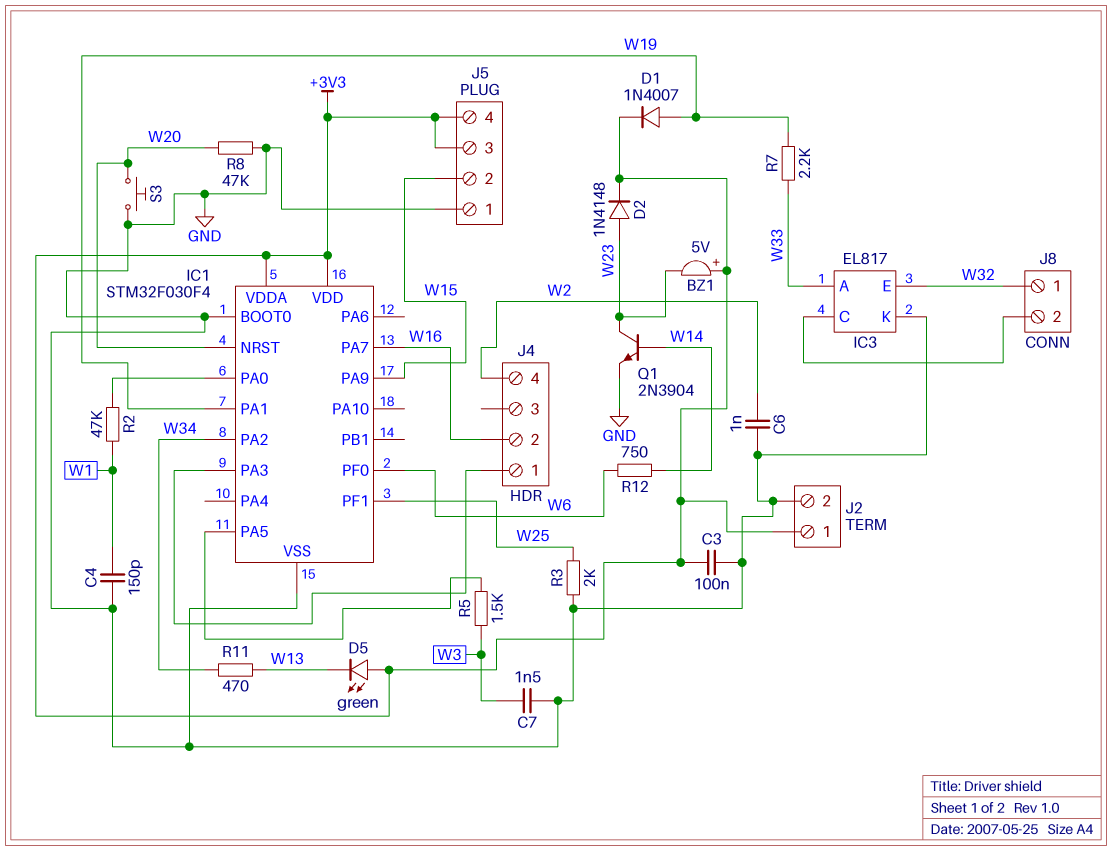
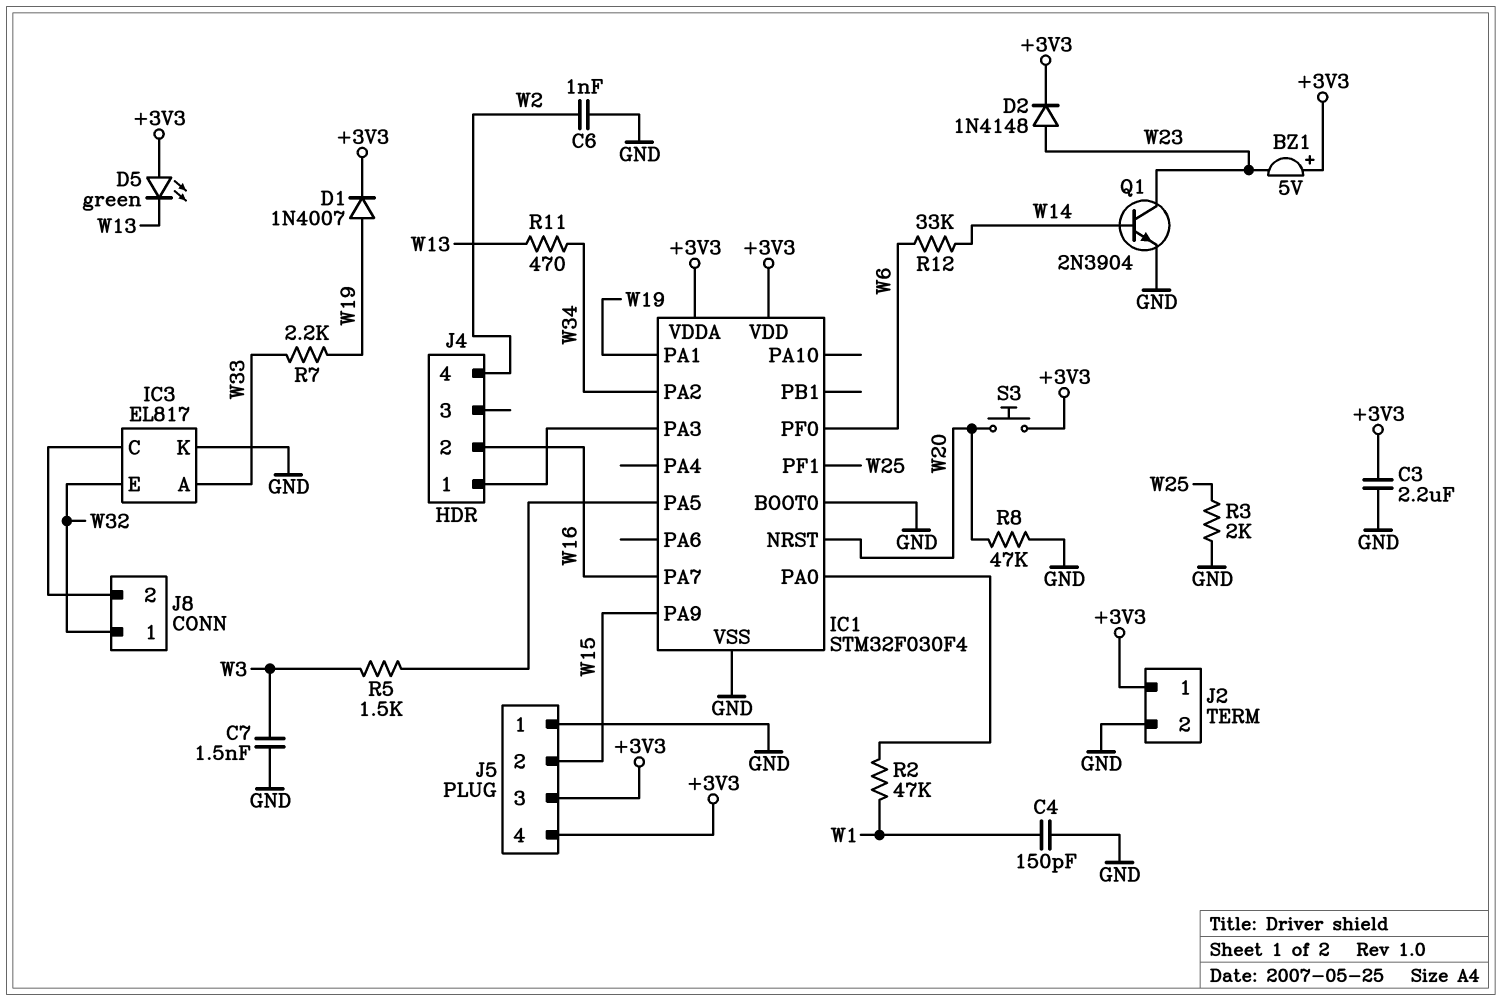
C3: 100nF (+3V3, GND) -> 2.2uF (+3V3, GND)
R12: 750 (W6, W14) -> 33k (W6, W14)
S3: button (GND, W20) -> button (+3V3, W20)

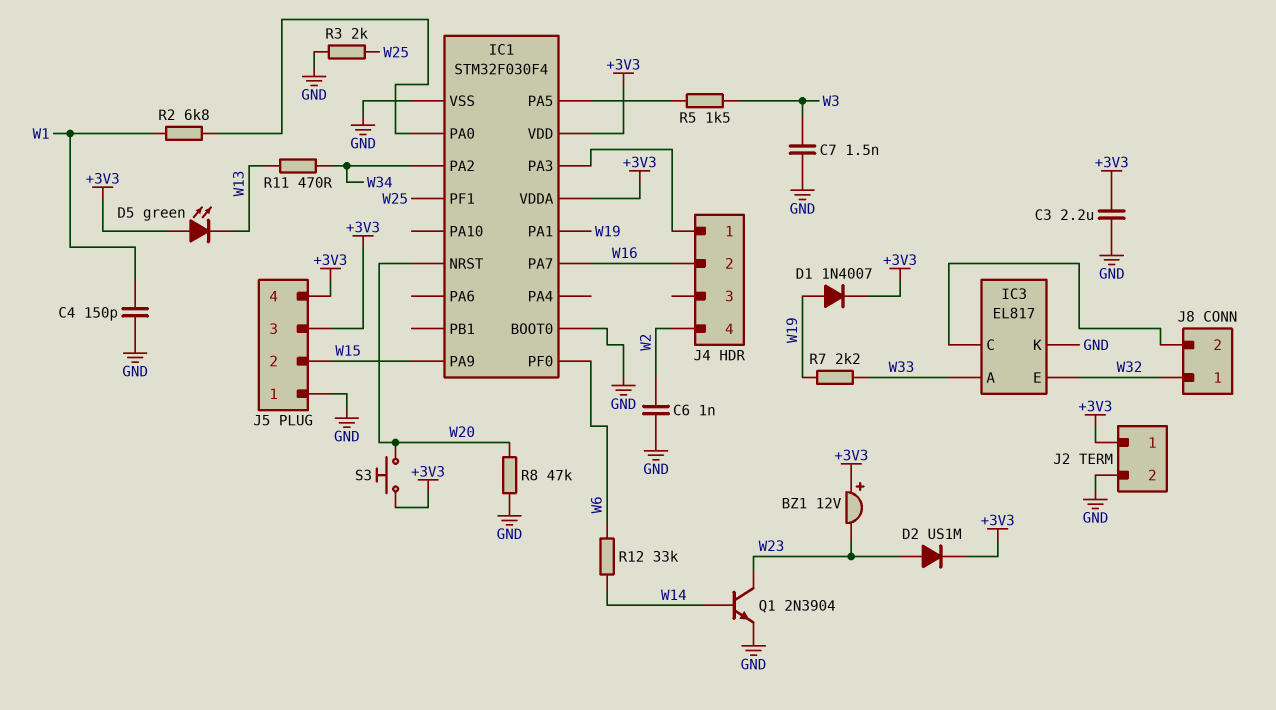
BZ1: buzzer 5V (plus +3V3, minus W23) -> buzzer 12V (plus +3V3, minus W23)
D2: diode 1N4148 (A W23, K +3V3) -> diode US1M (A W23, K +3V3)
R2: 47k (IC1/PA0, W1) -> 6.8k (IC1/PA0, W1)

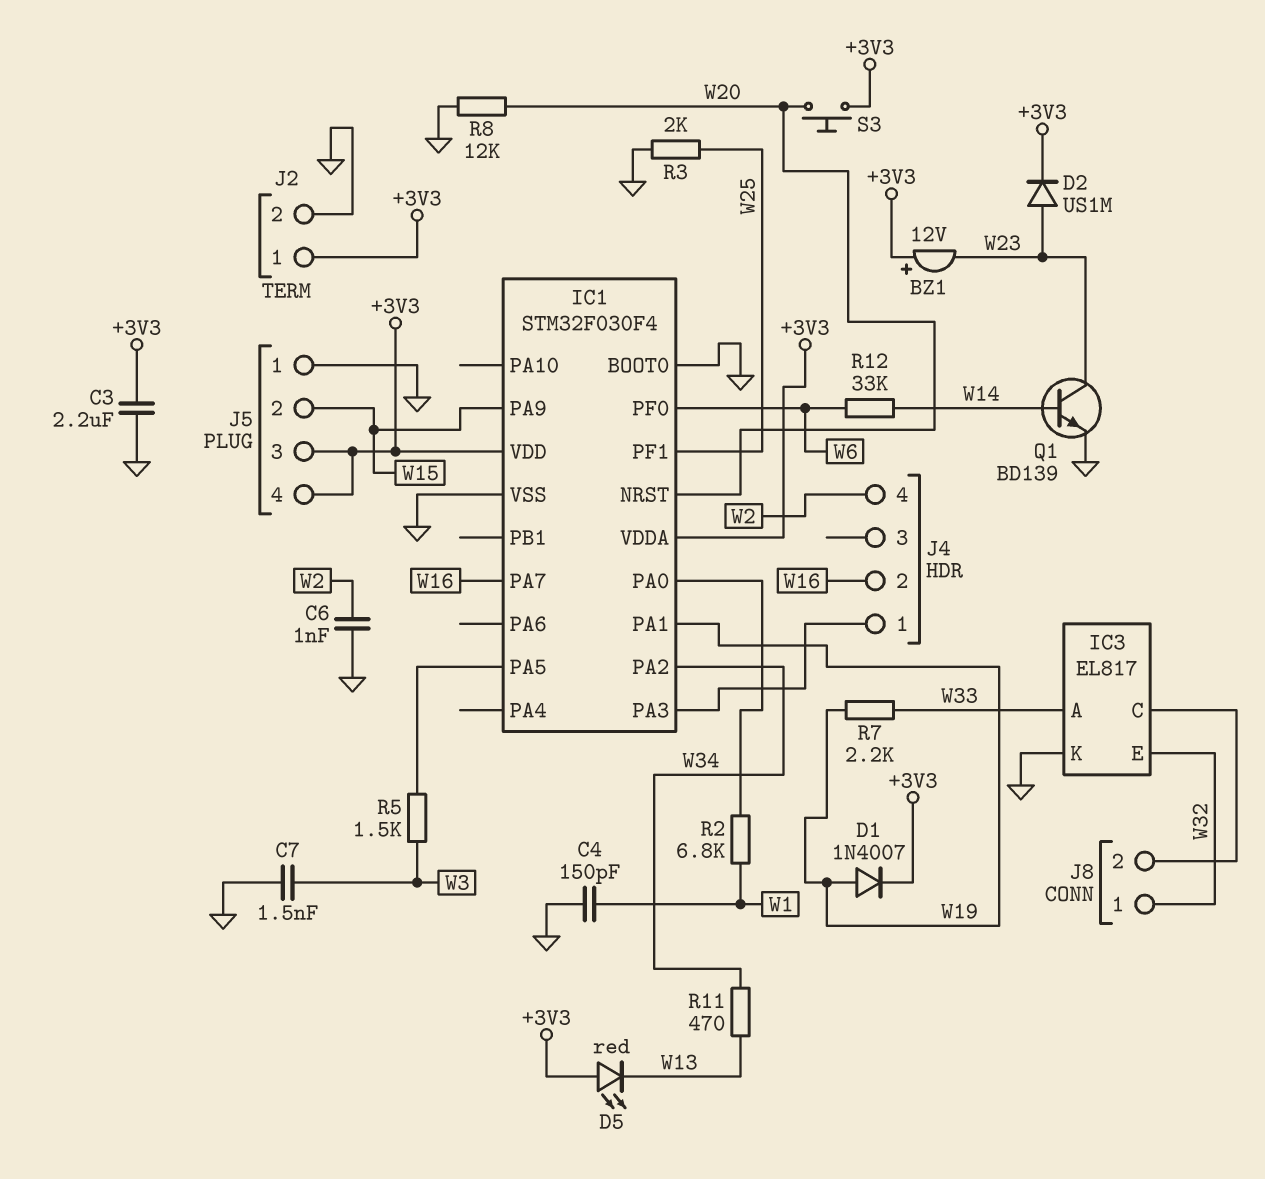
D5: LED green (A +3V3, K W13) -> LED red (A +3V3, K W13)
Q1: NPN 2N3904 (B W14, C W23, E GND) -> NPN BD139 (B W14, C W23, E GND)
R8: 47k (GND, W20) -> 12k (GND, W20)

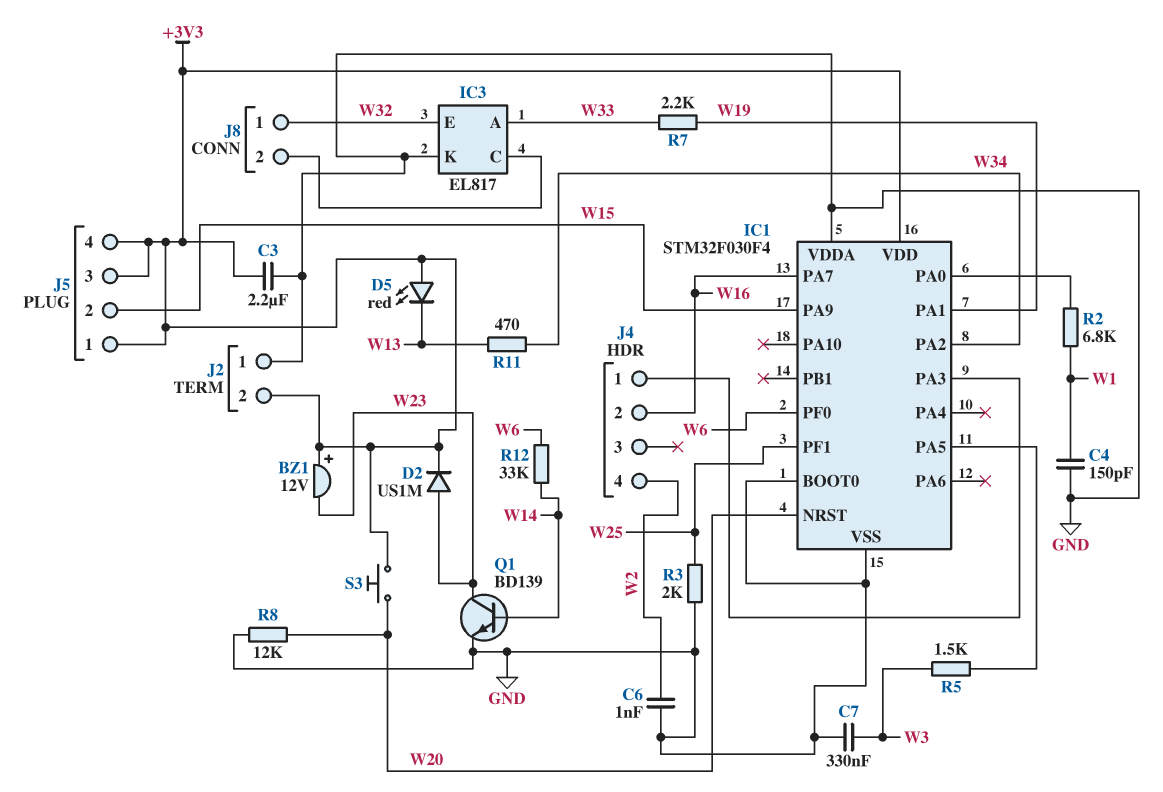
C7: 1.5nF (GND, W3) -> 330nF (GND, W3)
D1: diode 1N4007 (A W19, K +3V3) -> none
IC1 pin VDDA: +3V3 -> GND
J2 pin 1: +3V3 -> GND
J2 pin 2: GND -> +3V3
J5 pin 1: GND -> +3V3

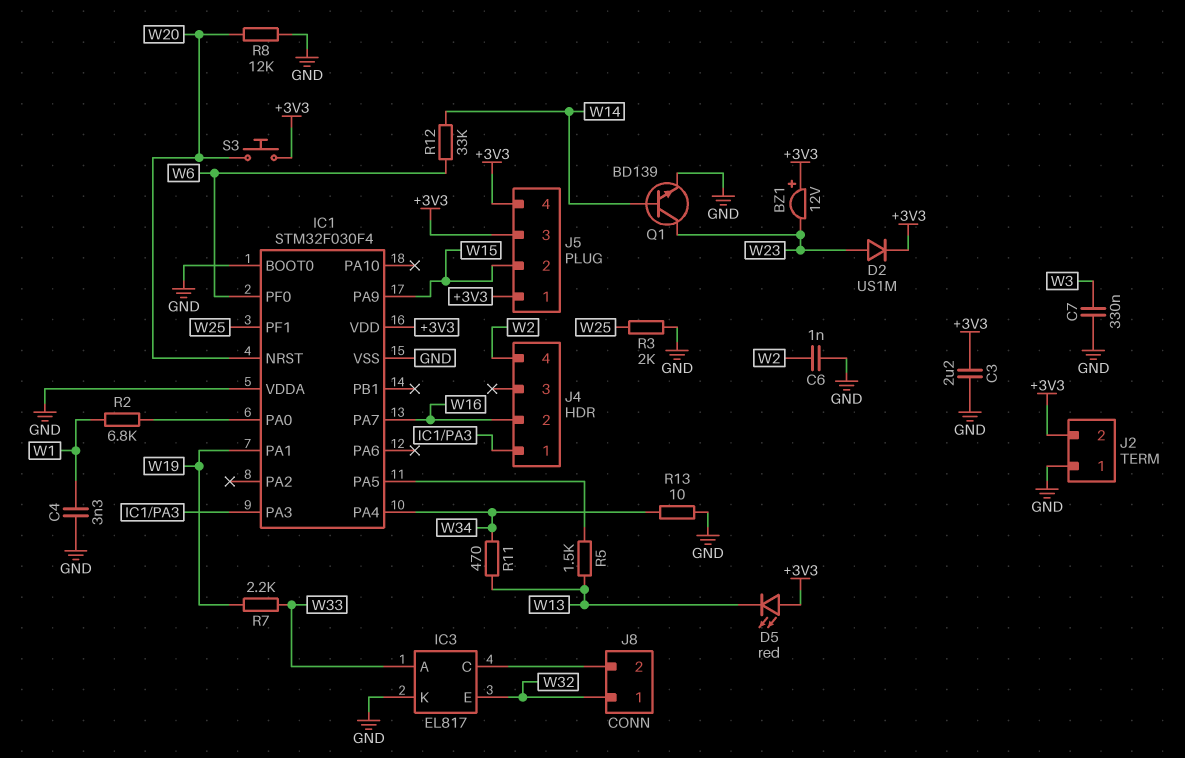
C4: 150pF (GND, W1) -> 3.3nF (GND, W1)
IC1 pin PA2: W34 -> none
IC1 pin PA4: none -> W34
R5: 1.5k (IC1/PA5, W3) -> 1.5k (IC1/PA5, W13)
R13: none -> 10 (GND, W34)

Exercise directions
In the entries above, identify every line with the string "diode".

Task response
D2: diode 1N4148 (A W23, K +3V3) -> diode US1M (A W23, K +3V3)
D1: diode 1N4007 (A W19, K +3V3) -> none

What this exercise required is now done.